══ EXERCISE MATERIALS

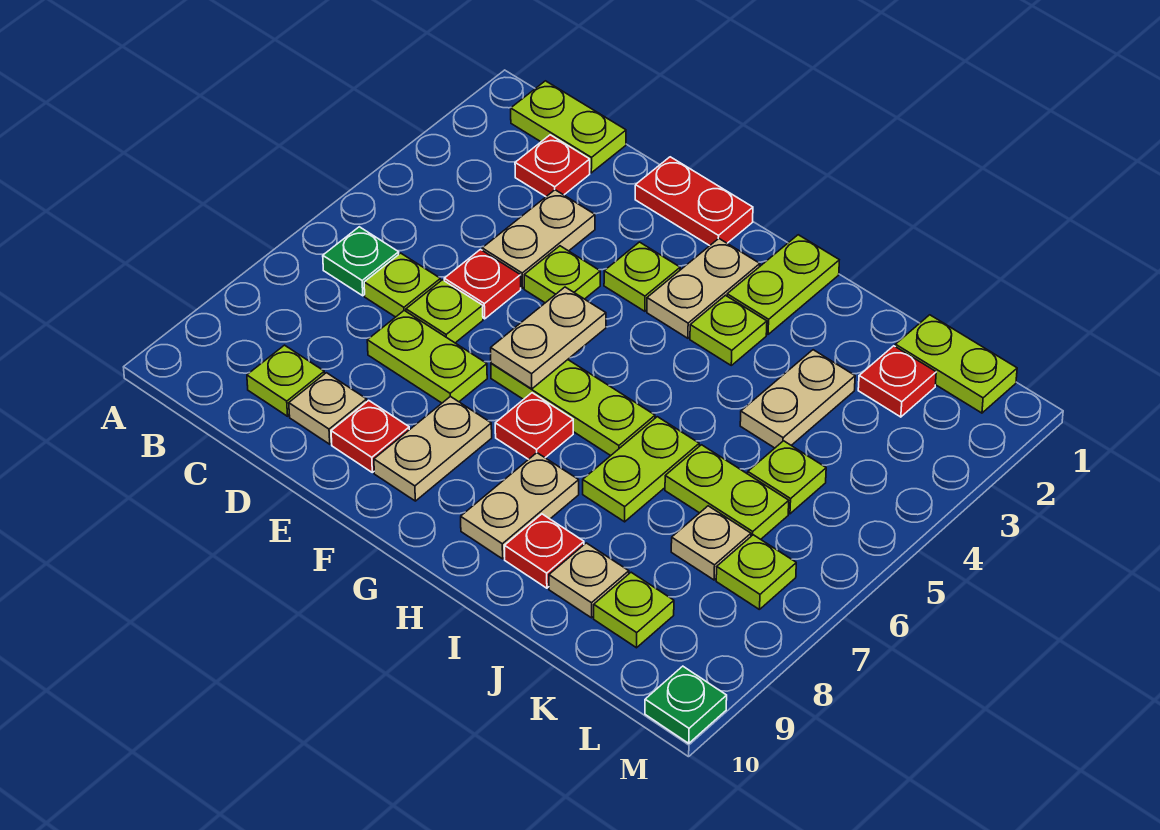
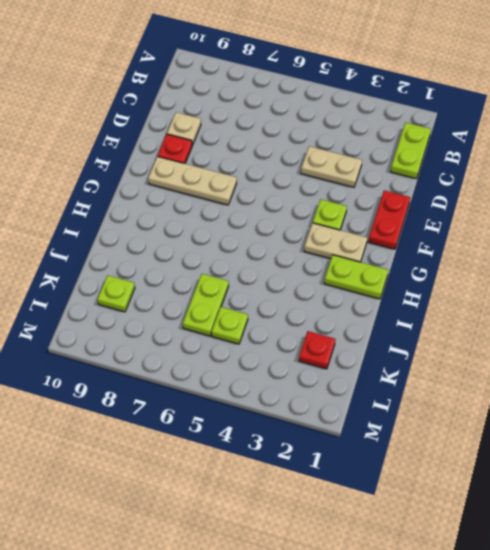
tan plate F7:F9 level 1 -> tan plate F8:F9 level 1
none -> green plate B6 level 1
none -> red plate C2 level 1
none -> lime plate C6 level 1
none -> lime plate C9 level 1

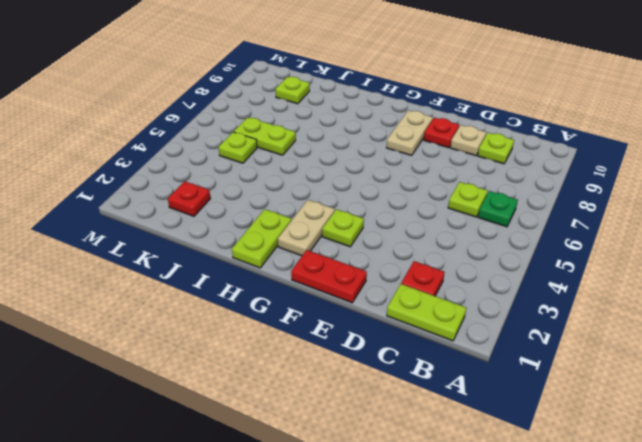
none -> tan plate D3:D4 level 1
none -> red plate D5 level 1
none -> lime plate D6 level 1
none -> lime plate D7:E7 level 1

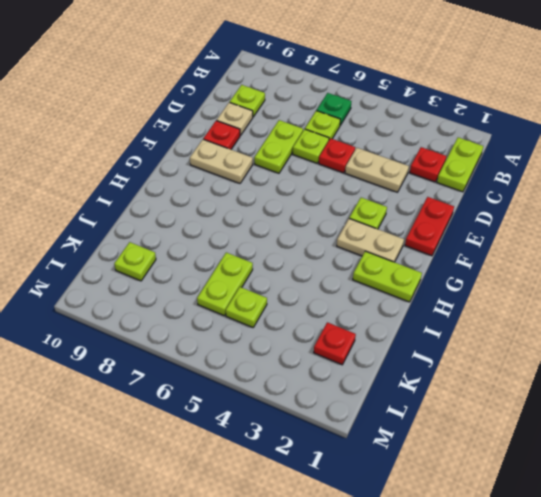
none -> lime plate E4 level 1
none -> lime plate F6:H6 level 1
none -> red plate G7 level 1
none -> lime plate H3 level 1

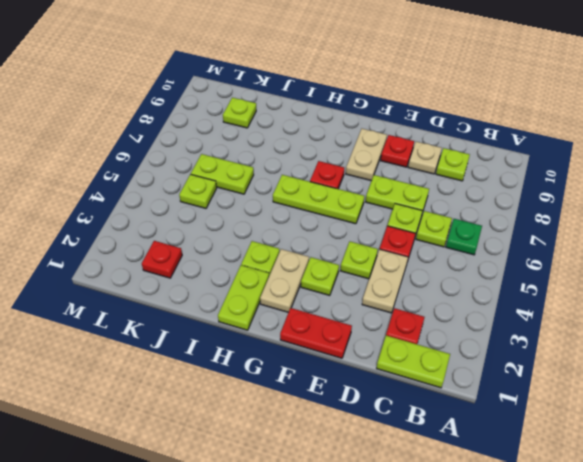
none -> tan plate H8:H9 level 1
none -> lime plate I6:I7 level 1
none -> red plate I9 level 1
none -> tan plate J3:J4 level 1

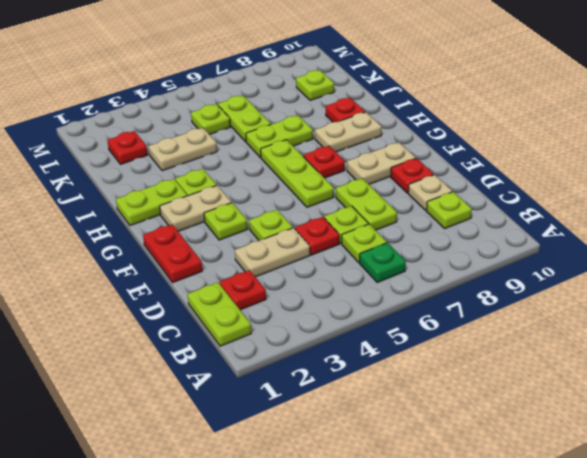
none -> tan plate J9 level 1
none -> lime plate K1:L1 level 1
none -> tan plate K7 level 1
none -> lime plate L7 level 1

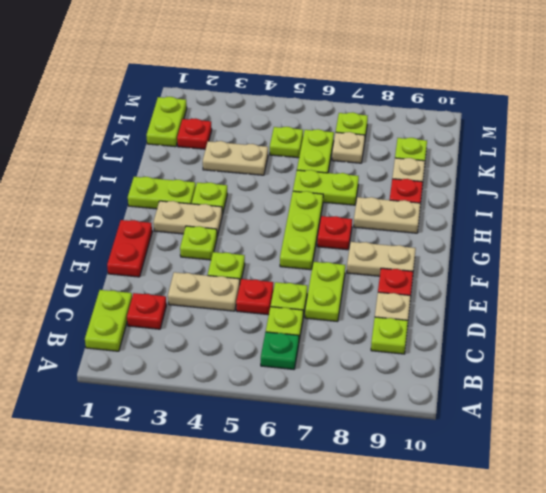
none -> green plate M10 level 1
none -> tan plate F5:F6 level 2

════

_THE TASK_:
Precisely those lines above that run from the line with "none -> red plate C2 level 1" up to and including the line with "none -> red plate G7 level 1" are to be set down, with the pictures omitted.

_THE ANSWER_:
none -> red plate C2 level 1
none -> lime plate C6 level 1
none -> lime plate C9 level 1

none -> tan plate D3:D4 level 1
none -> red plate D5 level 1
none -> lime plate D6 level 1
none -> lime plate D7:E7 level 1

none -> lime plate E4 level 1
none -> lime plate F6:H6 level 1
none -> red plate G7 level 1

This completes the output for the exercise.